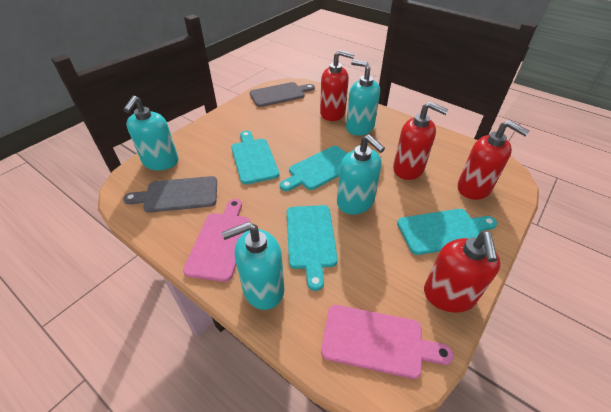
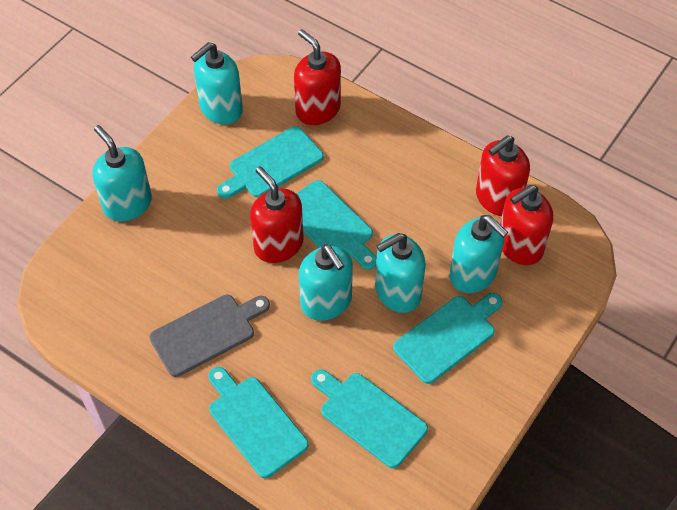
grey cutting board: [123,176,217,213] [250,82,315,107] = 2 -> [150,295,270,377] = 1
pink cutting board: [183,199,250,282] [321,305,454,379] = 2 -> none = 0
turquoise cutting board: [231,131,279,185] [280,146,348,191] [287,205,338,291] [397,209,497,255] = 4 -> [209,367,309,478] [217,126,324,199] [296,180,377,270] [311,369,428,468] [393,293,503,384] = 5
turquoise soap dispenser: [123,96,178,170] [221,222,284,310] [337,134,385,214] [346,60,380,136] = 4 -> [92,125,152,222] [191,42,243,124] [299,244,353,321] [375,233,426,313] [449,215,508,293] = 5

...

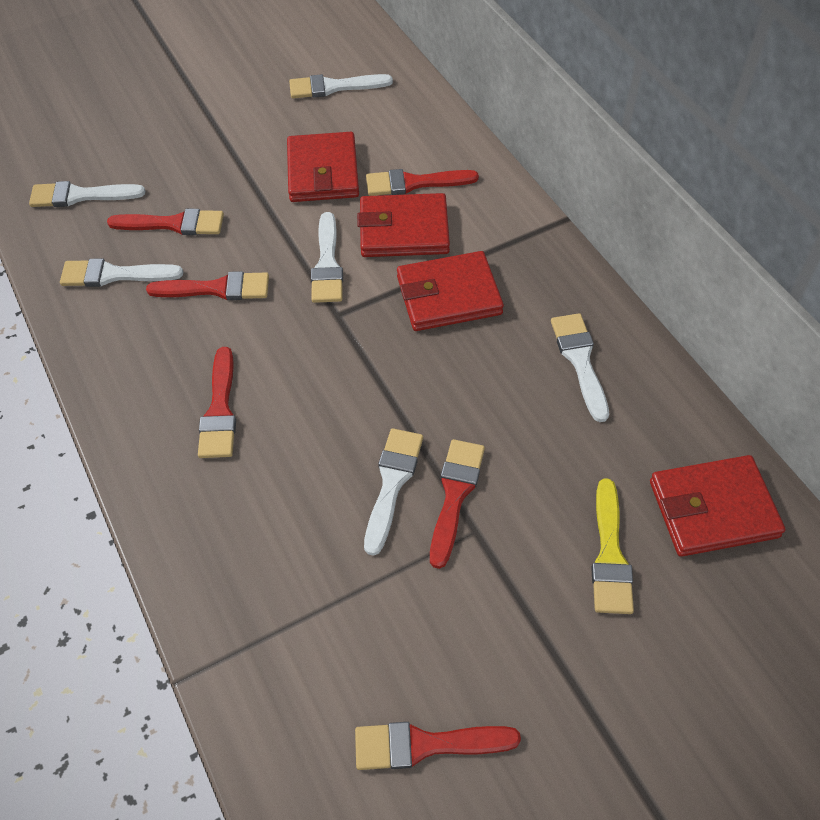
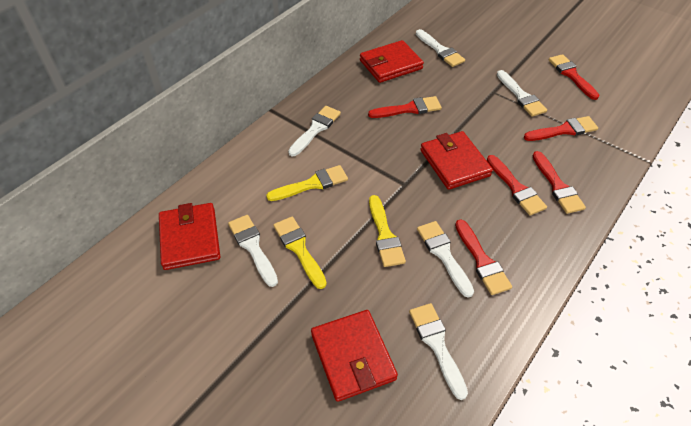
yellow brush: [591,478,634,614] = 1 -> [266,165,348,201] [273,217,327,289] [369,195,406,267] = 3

---

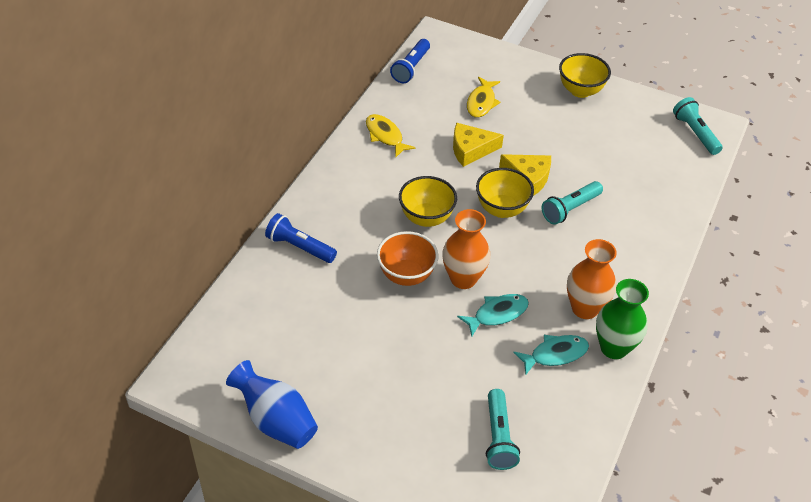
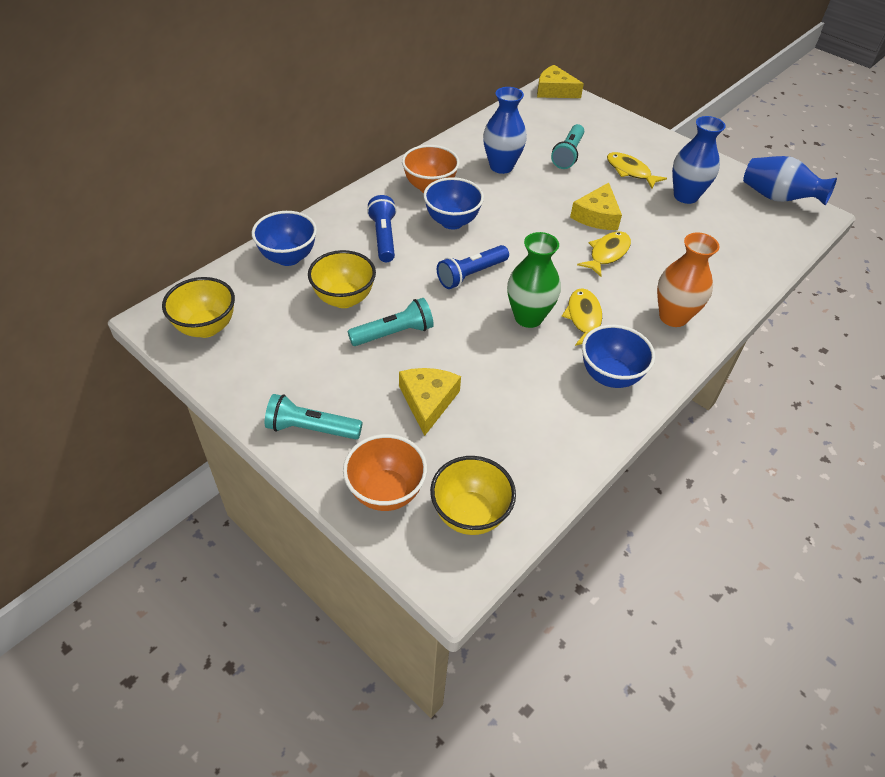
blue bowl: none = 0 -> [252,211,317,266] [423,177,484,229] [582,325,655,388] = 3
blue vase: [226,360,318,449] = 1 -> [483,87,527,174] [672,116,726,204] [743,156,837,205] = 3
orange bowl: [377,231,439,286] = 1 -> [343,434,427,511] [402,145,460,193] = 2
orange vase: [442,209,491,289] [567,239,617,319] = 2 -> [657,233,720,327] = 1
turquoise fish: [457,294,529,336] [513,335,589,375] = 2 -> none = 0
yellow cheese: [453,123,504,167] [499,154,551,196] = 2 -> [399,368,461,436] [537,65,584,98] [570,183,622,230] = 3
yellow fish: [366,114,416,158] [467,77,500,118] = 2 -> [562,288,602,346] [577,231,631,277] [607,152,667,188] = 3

→ Description of the task
Please copy the lines above from the line with "yellow cheese: [453,123,504,167]" up to and including the line with "yellow fish: [366,114,416,158]", exactly as written and with nothing else.

→ Solution
yellow cheese: [453,123,504,167] [499,154,551,196] = 2 -> [399,368,461,436] [537,65,584,98] [570,183,622,230] = 3
yellow fish: [366,114,416,158] [467,77,500,118] = 2 -> [562,288,602,346] [577,231,631,277] [607,152,667,188] = 3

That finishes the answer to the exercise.